__Input data__:
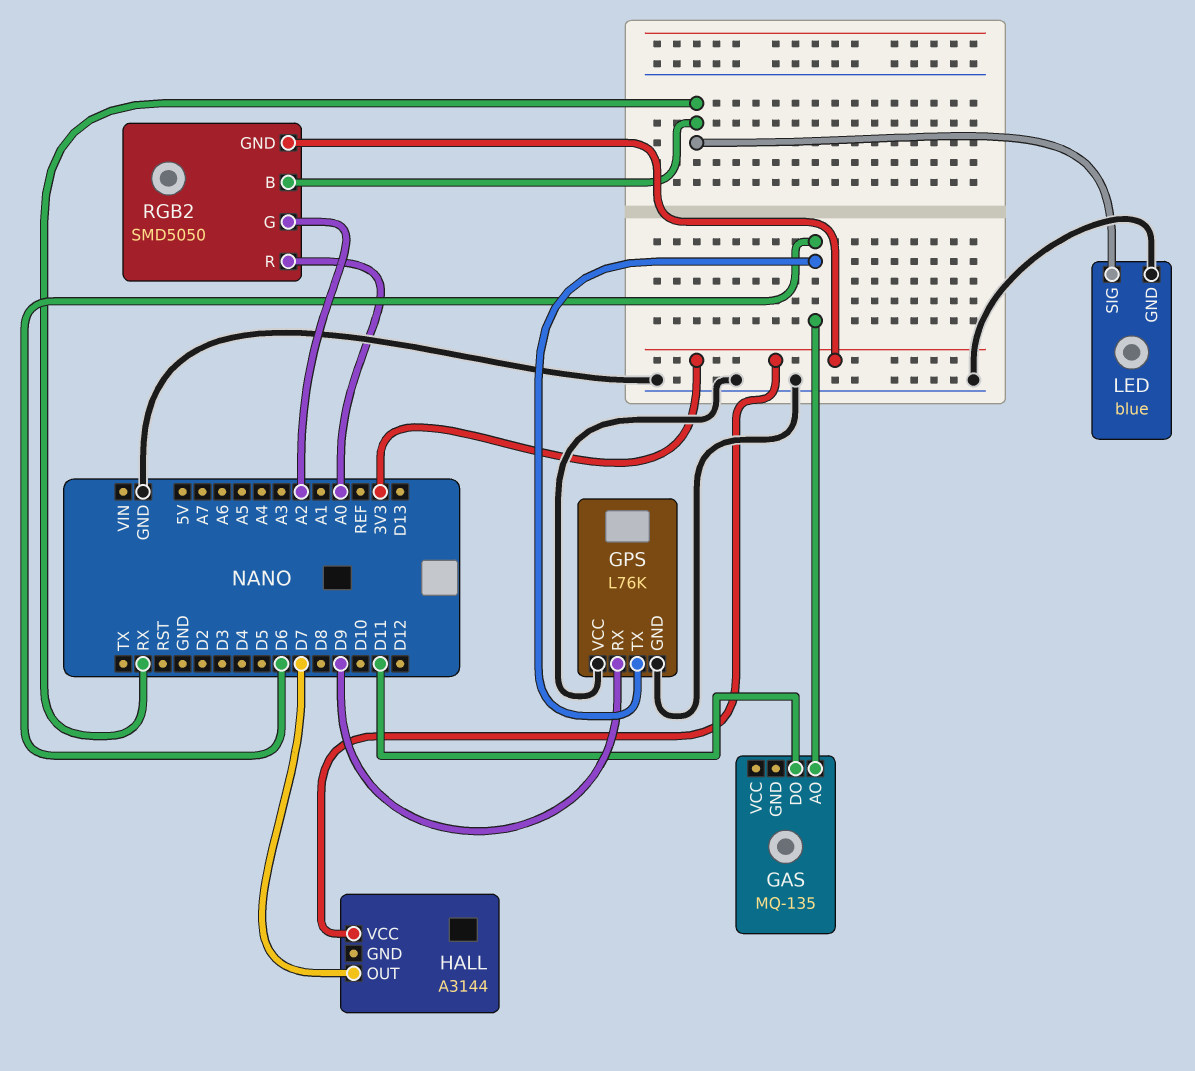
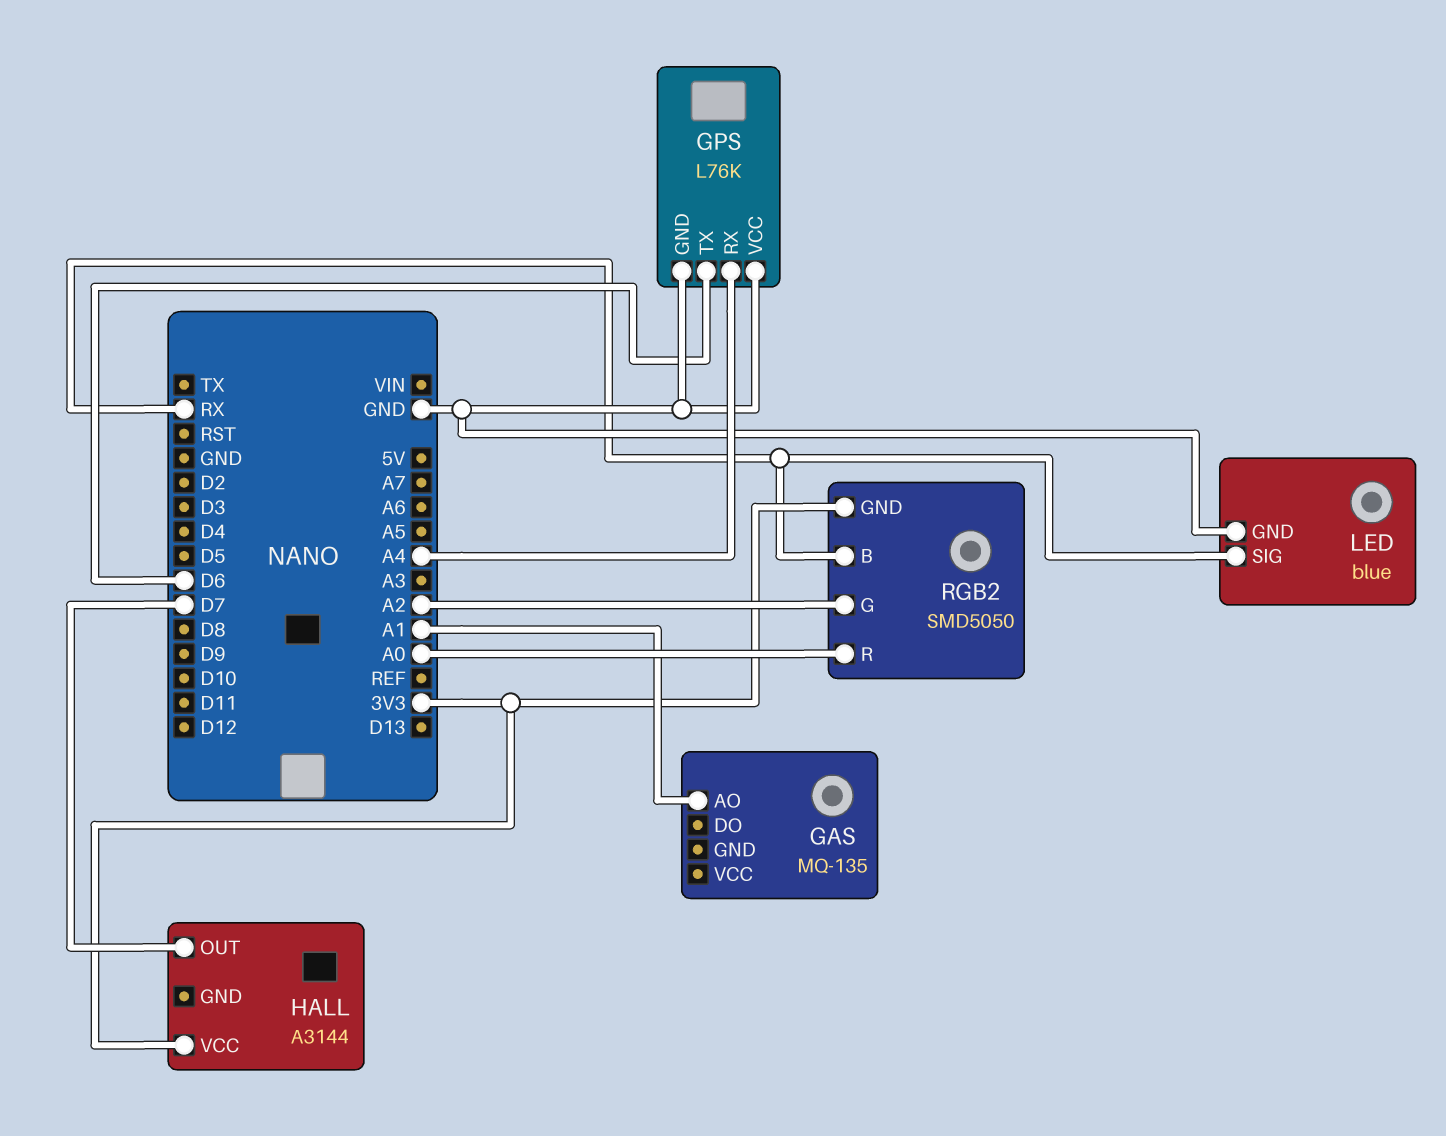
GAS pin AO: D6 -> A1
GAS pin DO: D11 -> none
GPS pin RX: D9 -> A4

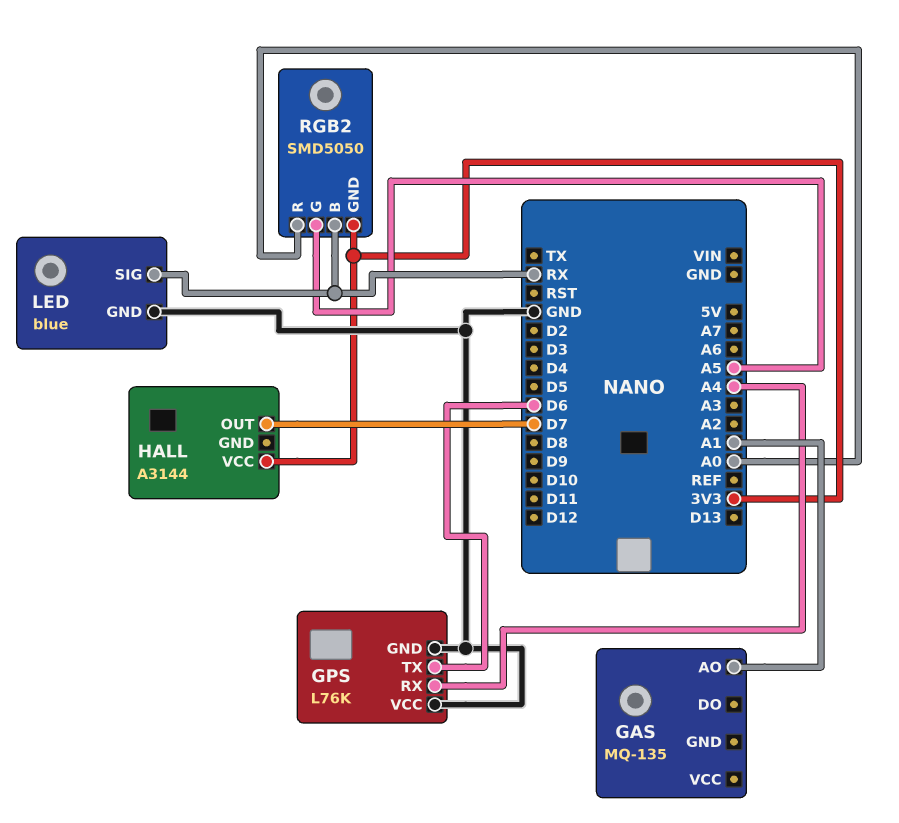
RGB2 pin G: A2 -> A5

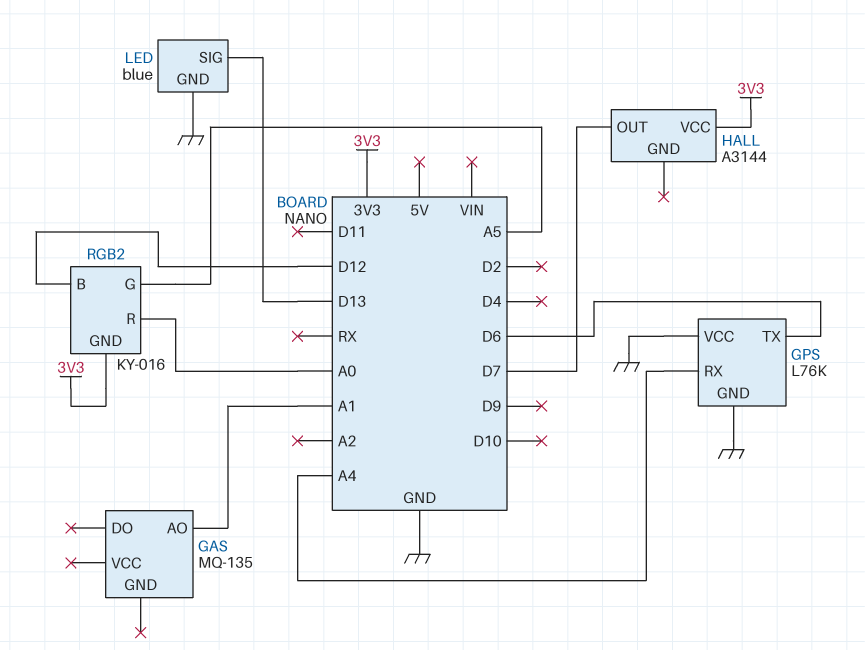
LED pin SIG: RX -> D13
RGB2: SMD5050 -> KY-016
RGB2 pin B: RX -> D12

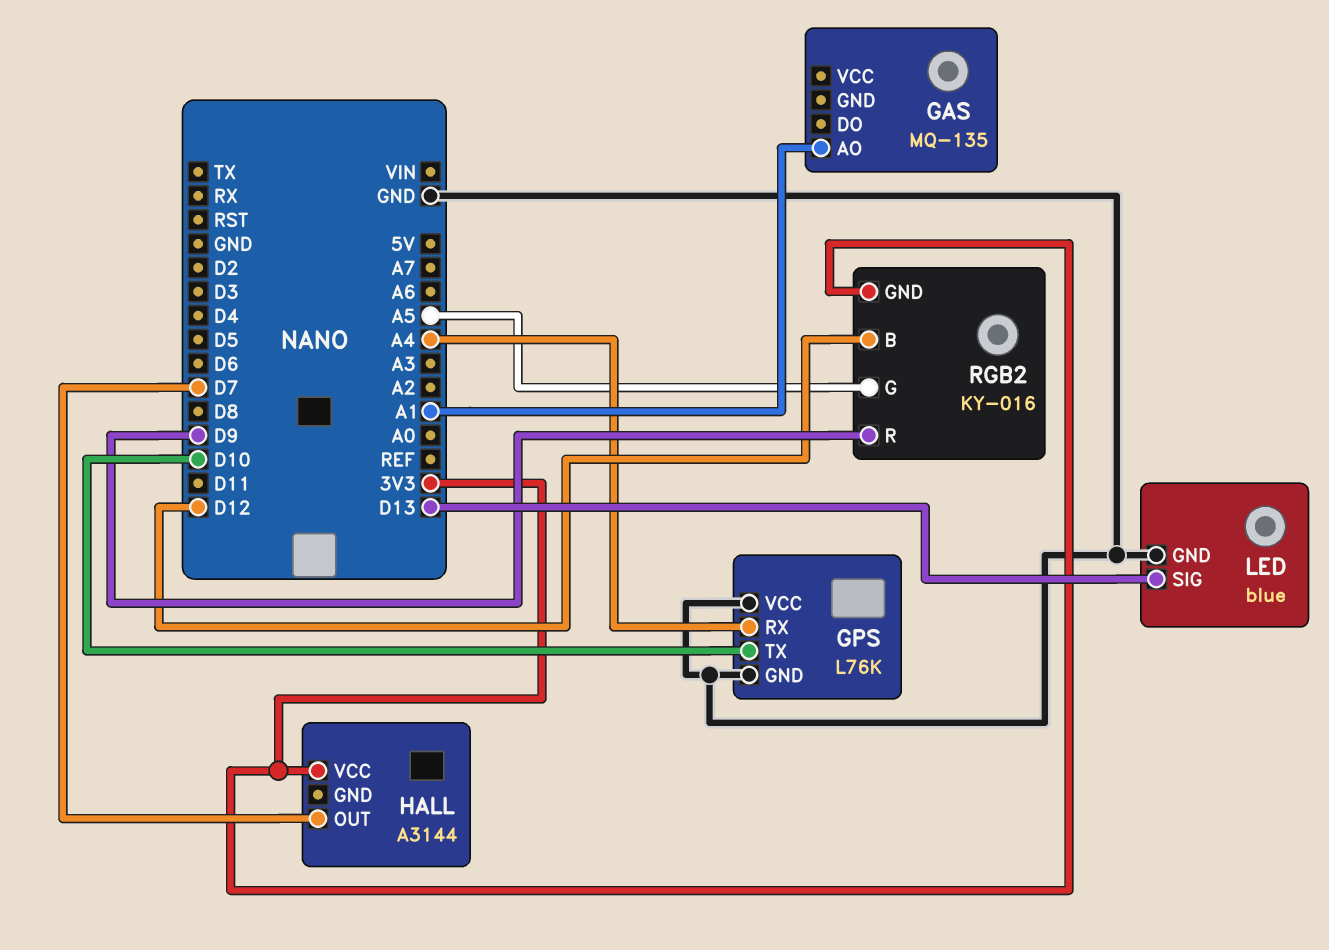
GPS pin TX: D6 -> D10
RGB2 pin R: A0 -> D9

__What you are asked to do__: Reproduce the records above word for word, without the images.

__Task result__:
GAS pin AO: D6 -> A1
GAS pin DO: D11 -> none
GPS pin RX: D9 -> A4

RGB2 pin G: A2 -> A5

LED pin SIG: RX -> D13
RGB2: SMD5050 -> KY-016
RGB2 pin B: RX -> D12

GPS pin TX: D6 -> D10
RGB2 pin R: A0 -> D9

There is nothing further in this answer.